## Task details
Below is a listing; transcribe it exactly but without any images.

----- Supplied information

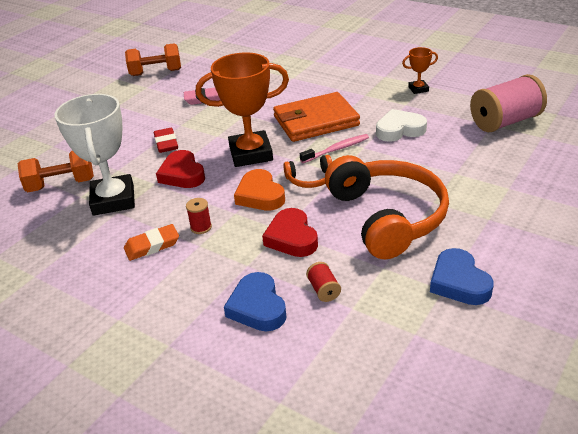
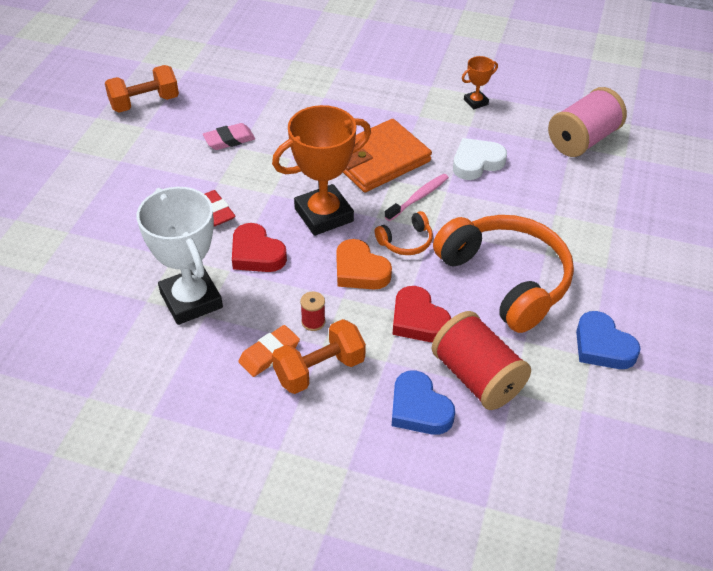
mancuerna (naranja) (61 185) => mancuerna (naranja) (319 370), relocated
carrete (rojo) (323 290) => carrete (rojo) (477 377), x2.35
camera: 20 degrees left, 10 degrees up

----------

## Written reply
mancuerna (naranja) (61 185) => mancuerna (naranja) (319 370), relocated
carrete (rojo) (323 290) => carrete (rojo) (477 377), x2.35
camera: 20 degrees left, 10 degrees up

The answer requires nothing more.